[[ INPUT FOR THIS TASK open ]]
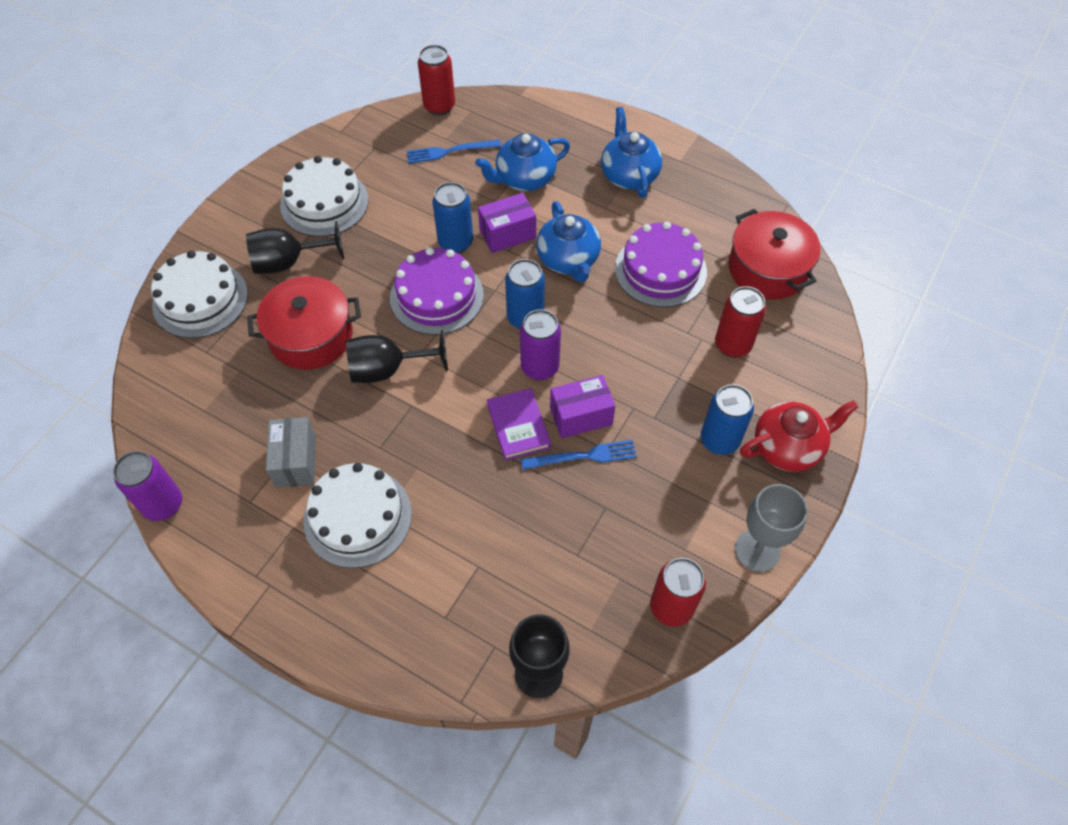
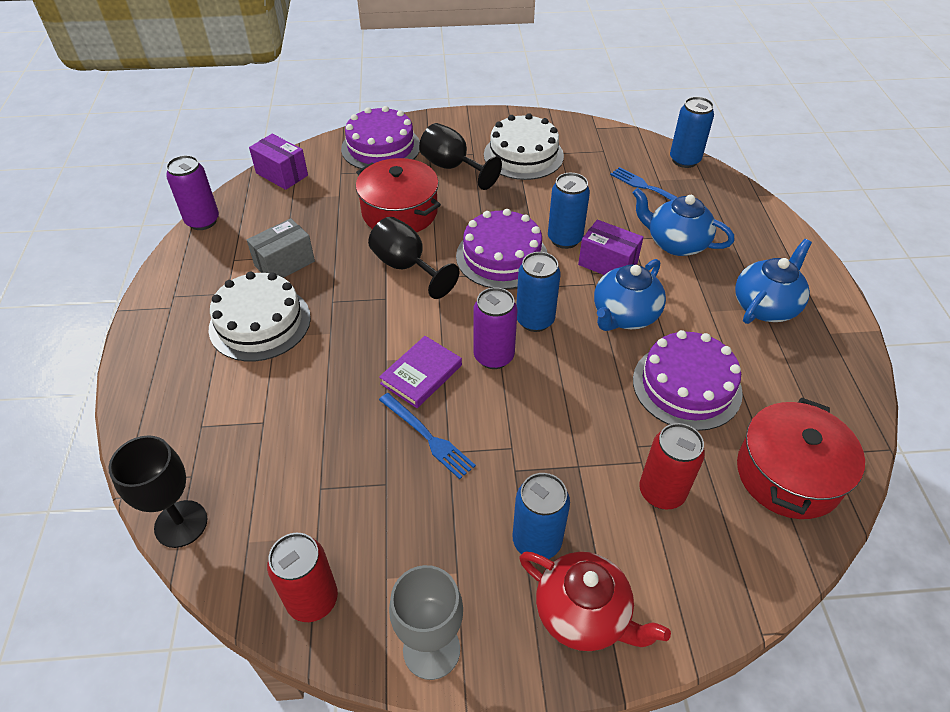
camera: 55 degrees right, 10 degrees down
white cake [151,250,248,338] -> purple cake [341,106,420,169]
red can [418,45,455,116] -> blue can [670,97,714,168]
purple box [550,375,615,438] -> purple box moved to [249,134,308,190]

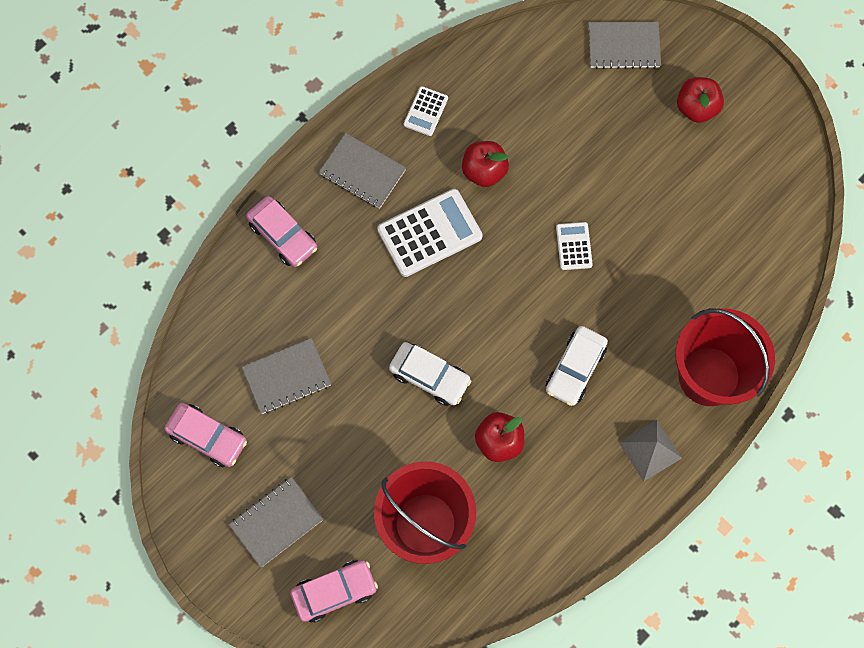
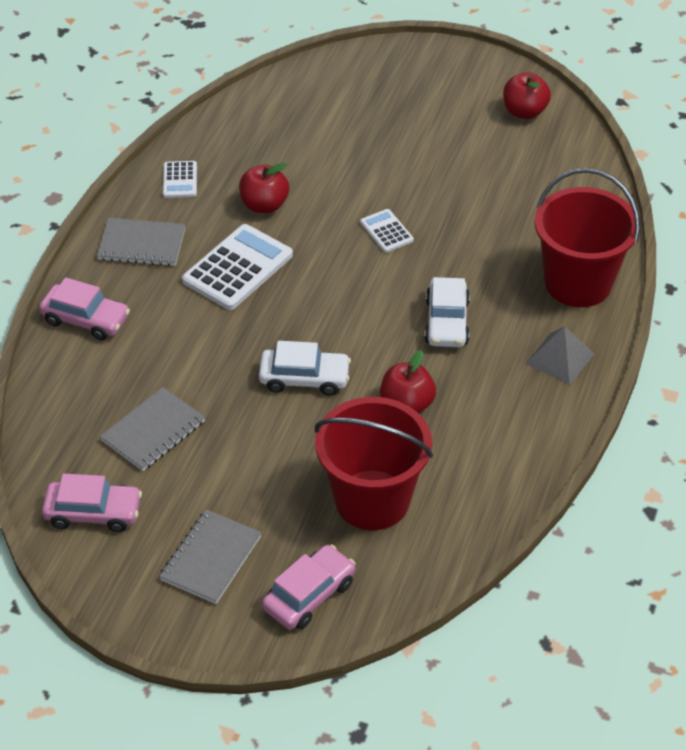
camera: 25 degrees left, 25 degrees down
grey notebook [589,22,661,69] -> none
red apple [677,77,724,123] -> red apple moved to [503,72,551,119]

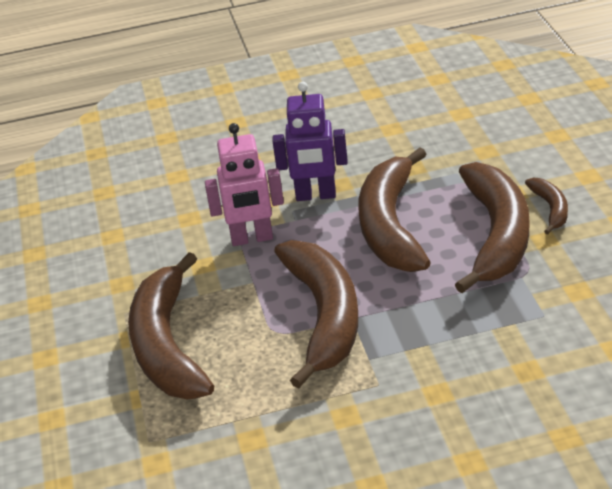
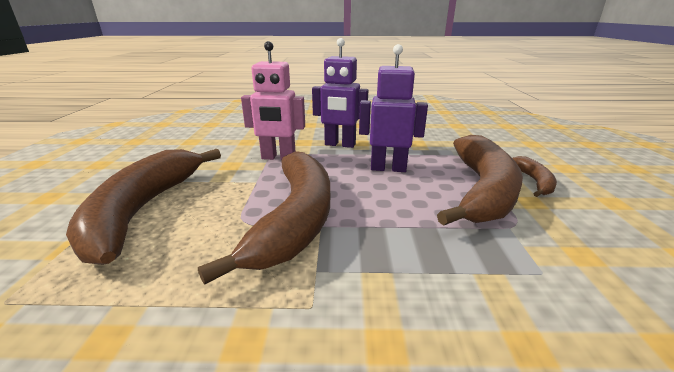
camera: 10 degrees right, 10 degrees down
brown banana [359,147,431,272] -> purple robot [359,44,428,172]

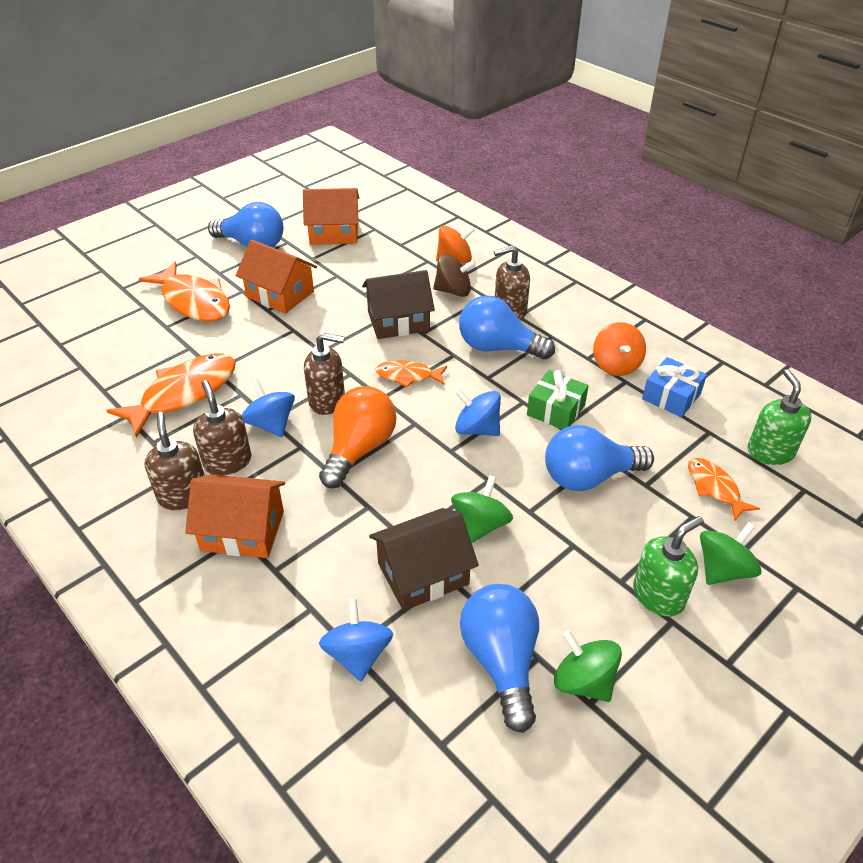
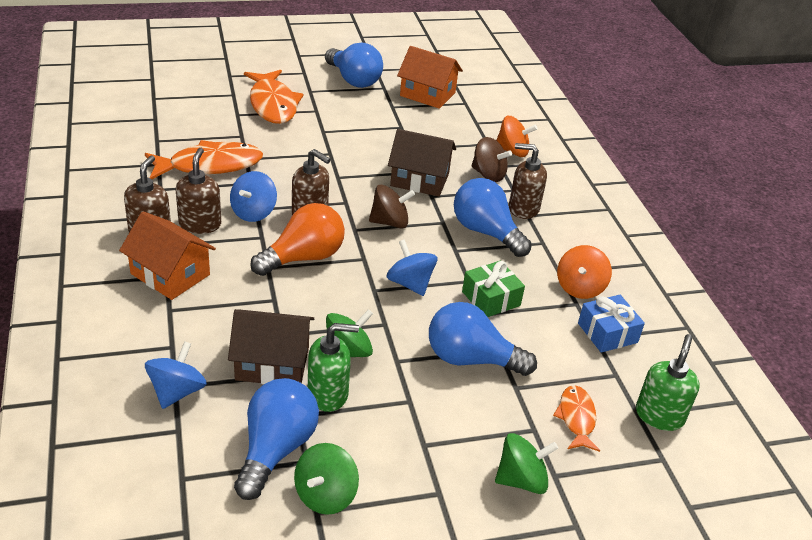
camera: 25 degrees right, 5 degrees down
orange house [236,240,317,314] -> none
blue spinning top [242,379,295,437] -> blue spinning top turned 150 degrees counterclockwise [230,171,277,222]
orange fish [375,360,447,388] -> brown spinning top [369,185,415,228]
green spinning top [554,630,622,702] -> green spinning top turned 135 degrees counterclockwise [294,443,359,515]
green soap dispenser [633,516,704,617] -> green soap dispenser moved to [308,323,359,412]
[[ INPUT FOR THIS TASK closed ]]
[TRY IT]
If a picture sits between the line containing "camera: 10 degrees right, 10 degrees down" and the line containing "orange fish [375,360,447,388]", leave it out, and return the lines of that range above exactly, both ends included.

[SOLUTION TO THE EXERCISE]
camera: 10 degrees right, 10 degrees down
brown banana [359,147,431,272] -> purple robot [359,44,428,172]

camera: 25 degrees right, 5 degrees down
orange house [236,240,317,314] -> none
blue spinning top [242,379,295,437] -> blue spinning top turned 150 degrees counterclockwise [230,171,277,222]
orange fish [375,360,447,388] -> brown spinning top [369,185,415,228]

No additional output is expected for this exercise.